#### Activity:
Beneath this line sits some data. Return only its lines from the one holding "brown pear: 6 -> 7" through the one holding "red wallet: 2 -> 3", inclusive, exactly, with the images removed.

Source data

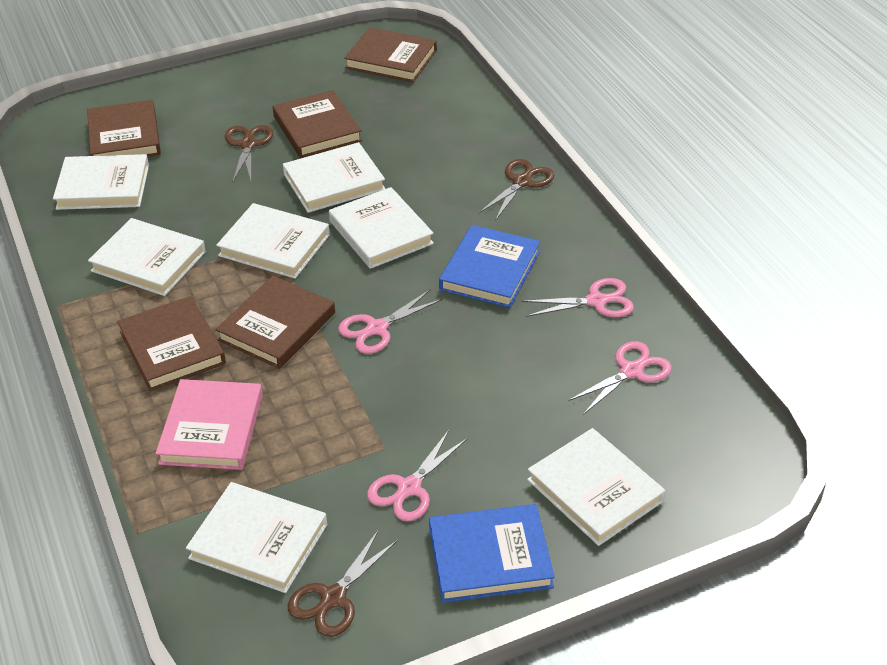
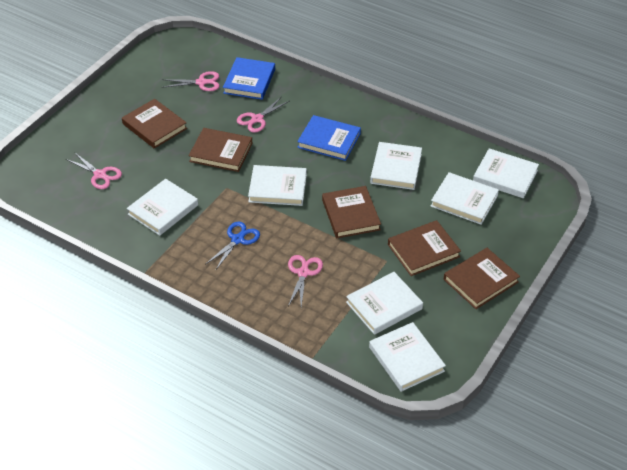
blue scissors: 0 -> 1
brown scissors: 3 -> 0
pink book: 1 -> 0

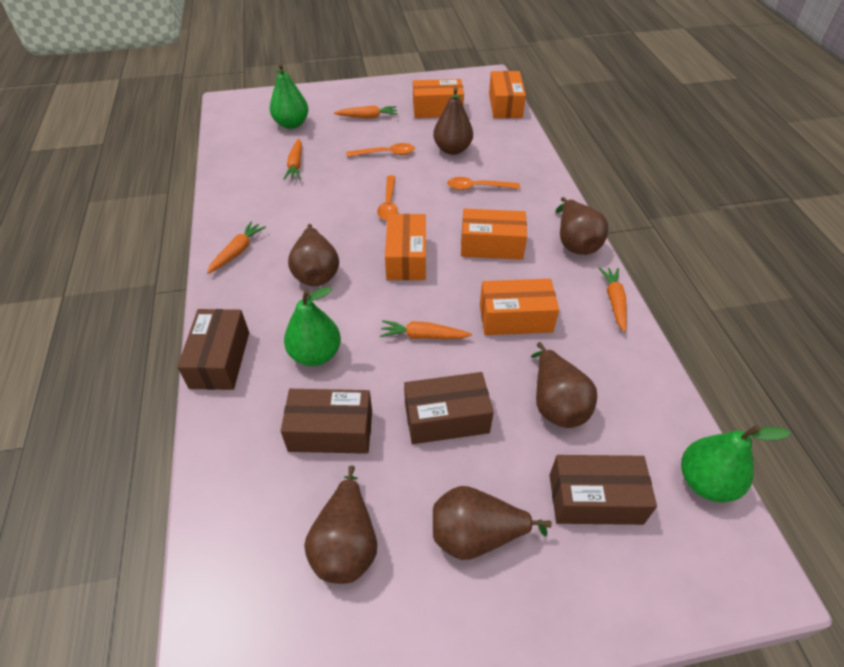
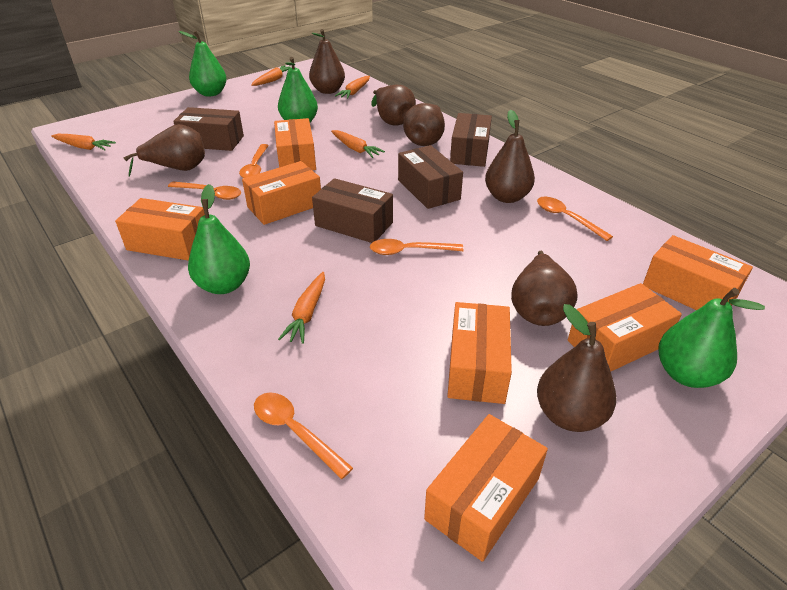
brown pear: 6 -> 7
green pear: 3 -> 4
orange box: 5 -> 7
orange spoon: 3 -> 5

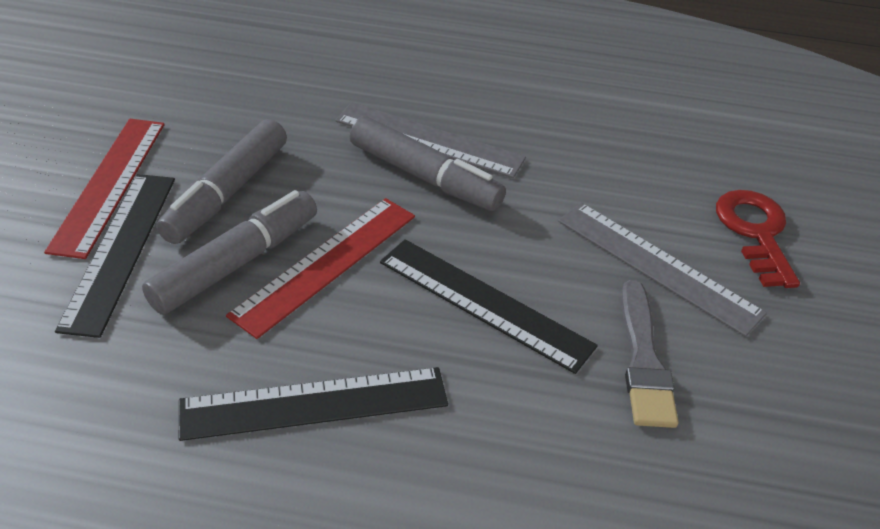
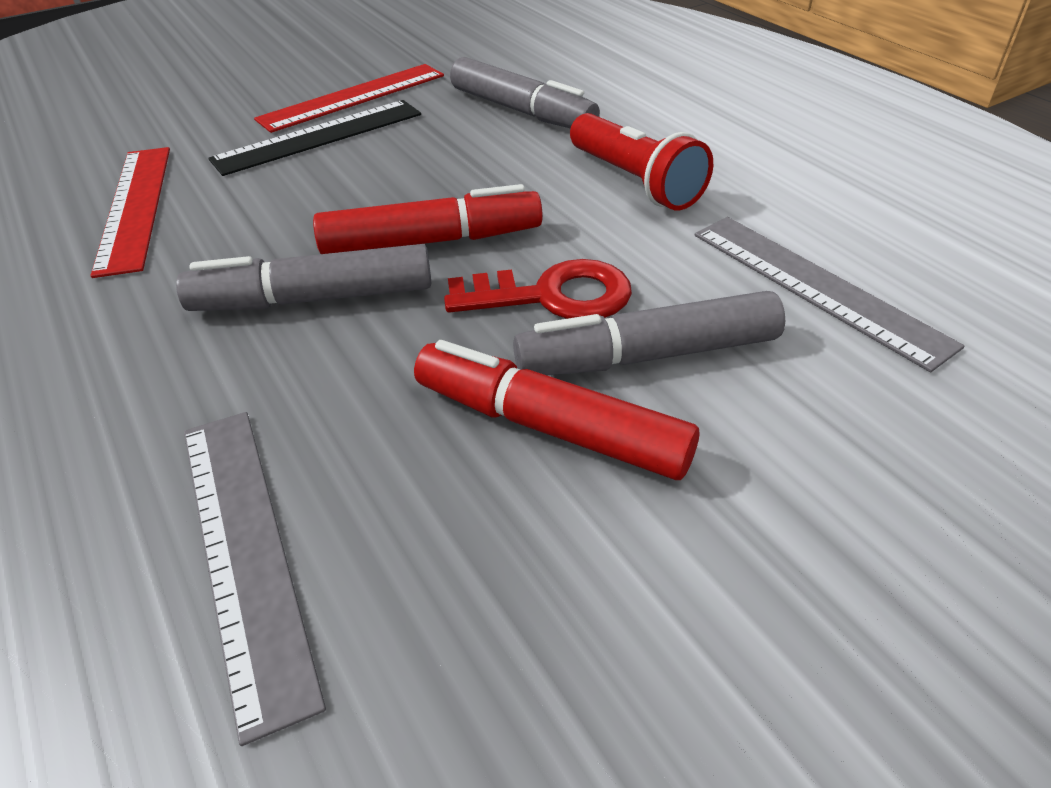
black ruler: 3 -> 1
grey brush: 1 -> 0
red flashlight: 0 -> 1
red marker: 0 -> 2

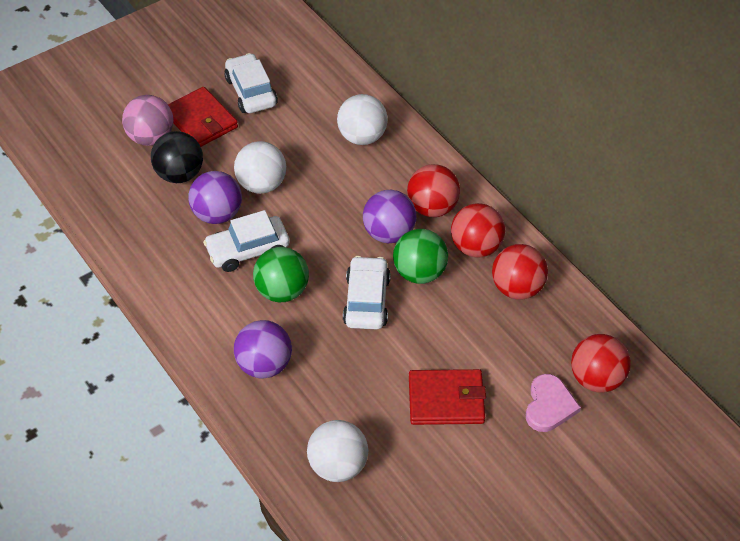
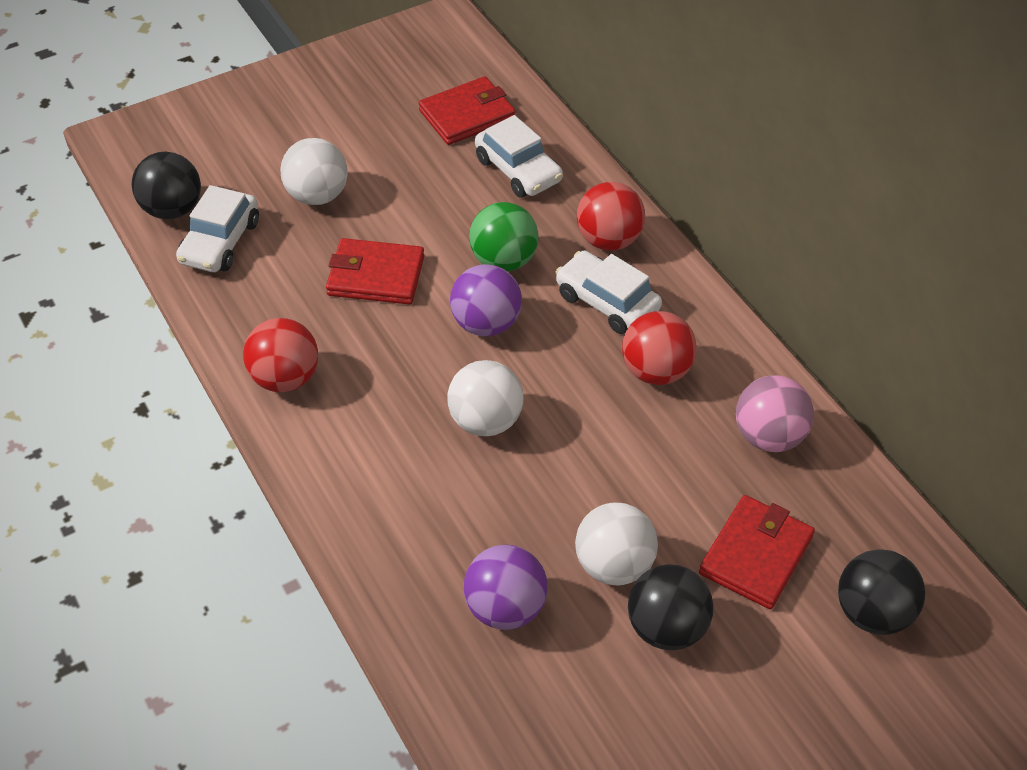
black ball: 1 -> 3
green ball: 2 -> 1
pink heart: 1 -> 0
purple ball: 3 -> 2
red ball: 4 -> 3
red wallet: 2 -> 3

==

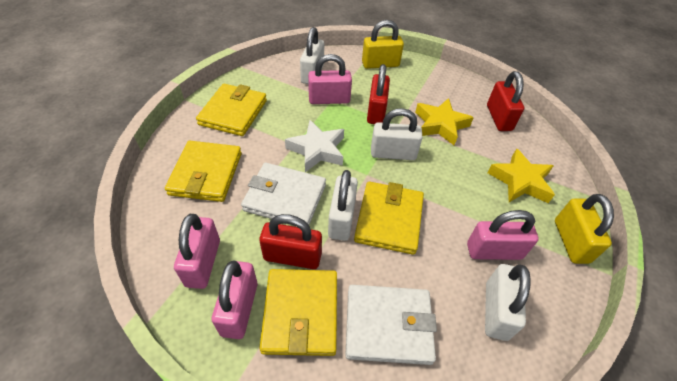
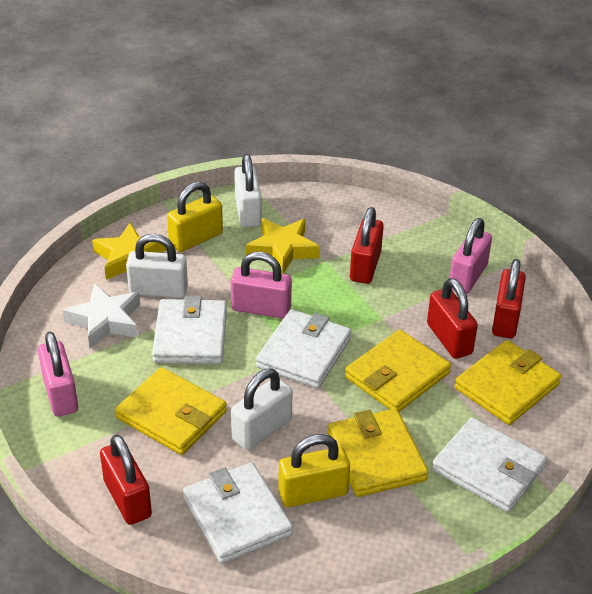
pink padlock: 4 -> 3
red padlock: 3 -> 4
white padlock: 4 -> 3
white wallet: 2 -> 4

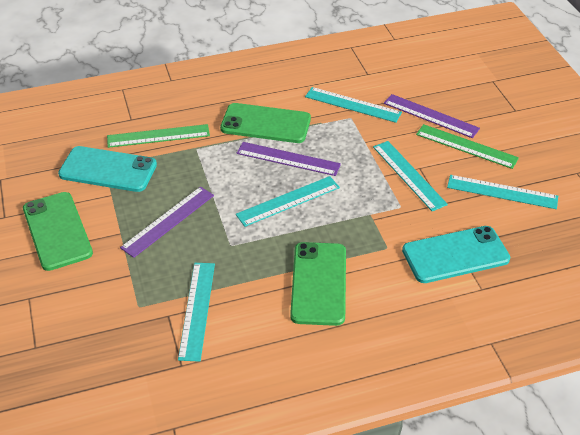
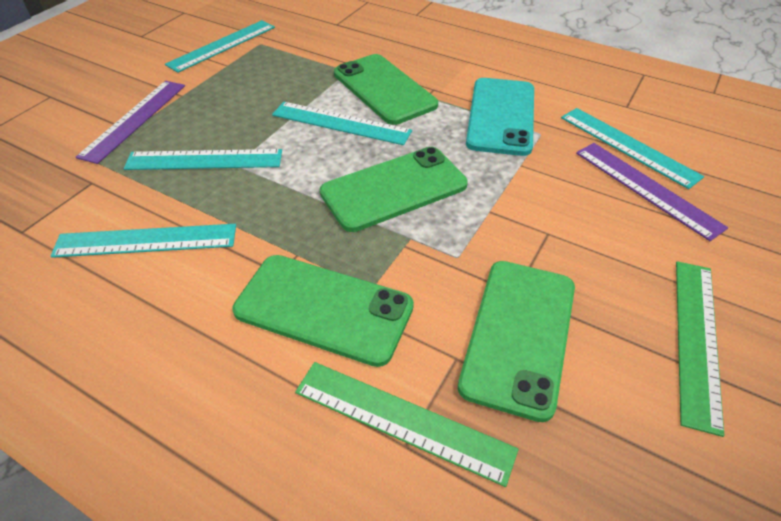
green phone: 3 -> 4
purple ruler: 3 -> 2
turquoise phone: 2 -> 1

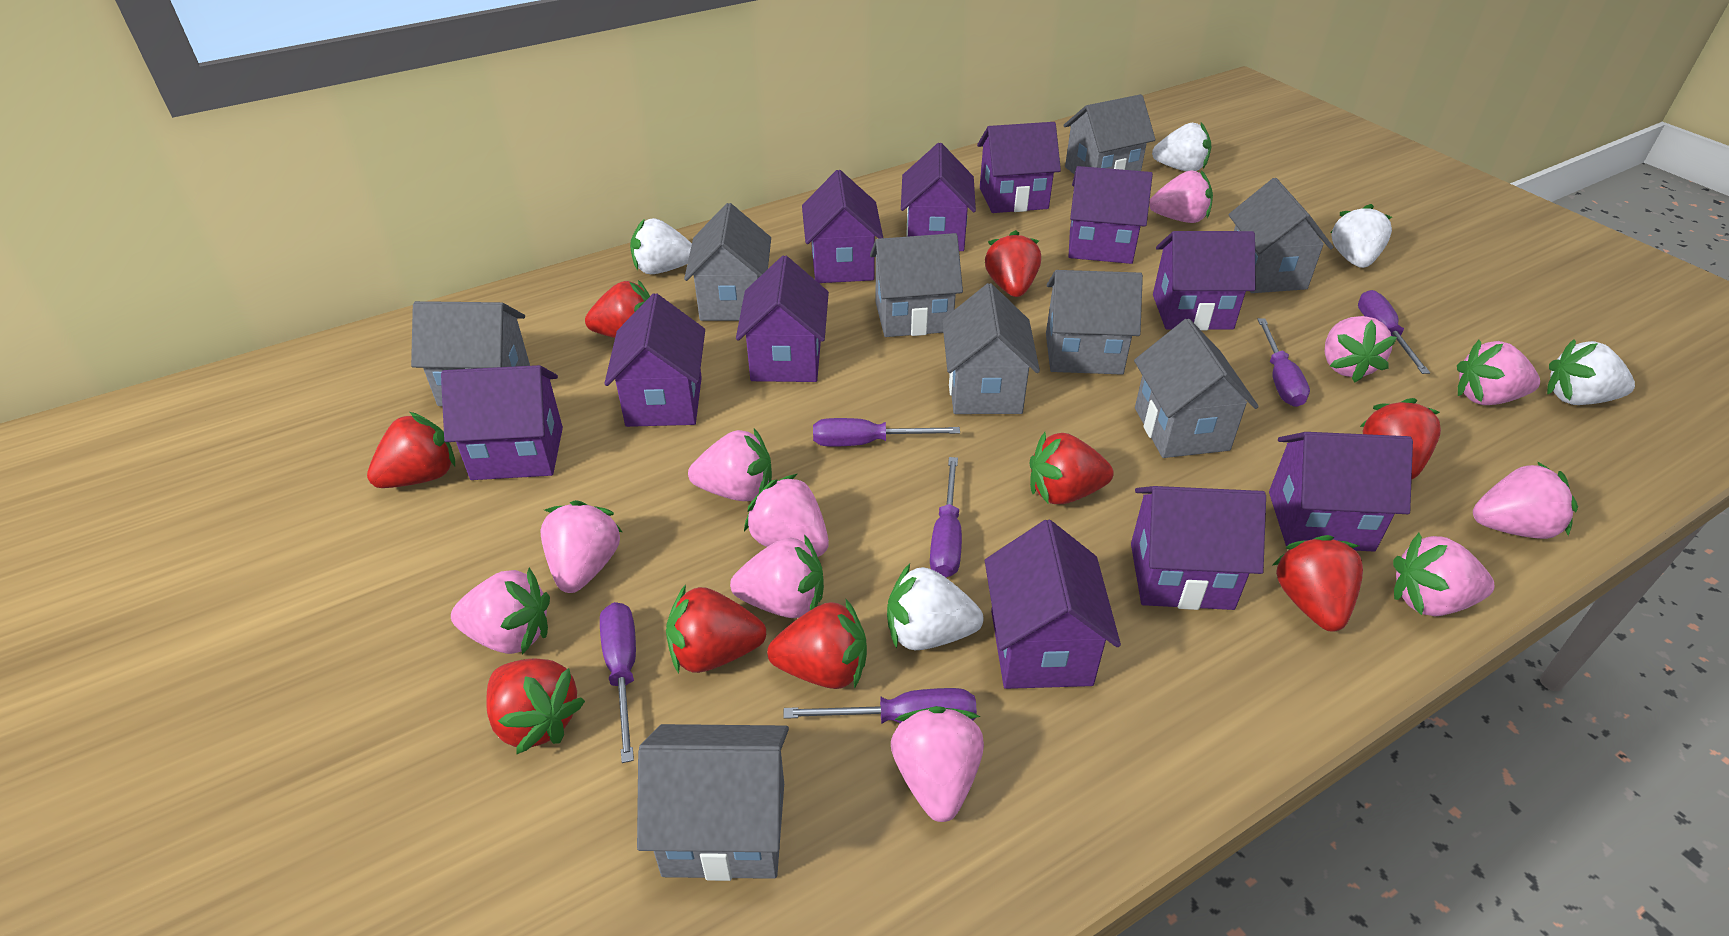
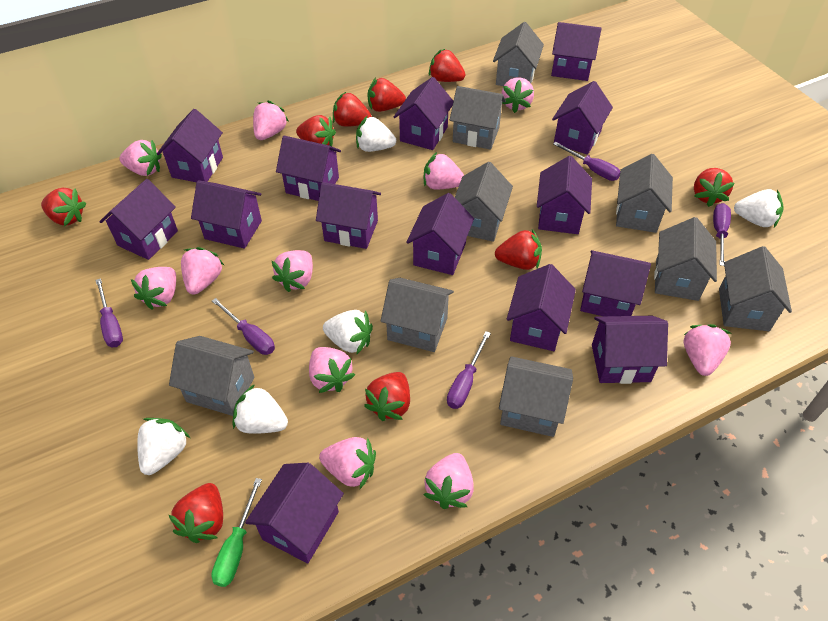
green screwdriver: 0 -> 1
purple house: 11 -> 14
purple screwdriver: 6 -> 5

#### Response area:
brown pear: 6 -> 7
green pear: 3 -> 4
orange box: 5 -> 7
orange spoon: 3 -> 5

black ruler: 3 -> 1
grey brush: 1 -> 0
red flashlight: 0 -> 1
red marker: 0 -> 2

black ball: 1 -> 3
green ball: 2 -> 1
pink heart: 1 -> 0
purple ball: 3 -> 2
red ball: 4 -> 3
red wallet: 2 -> 3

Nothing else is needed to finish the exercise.